What the exercise asks: Show every line of the data that includes the word "pink".

= Beginning of Section =

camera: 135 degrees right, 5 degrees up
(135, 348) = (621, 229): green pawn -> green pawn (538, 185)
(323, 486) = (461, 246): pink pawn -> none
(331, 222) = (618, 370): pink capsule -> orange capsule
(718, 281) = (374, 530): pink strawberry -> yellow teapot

= End of Section =

Output below:
(323, 486) = (461, 246): pink pawn -> none
(331, 222) = (618, 370): pink capsule -> orange capsule
(718, 281) = (374, 530): pink strawberry -> yellow teapot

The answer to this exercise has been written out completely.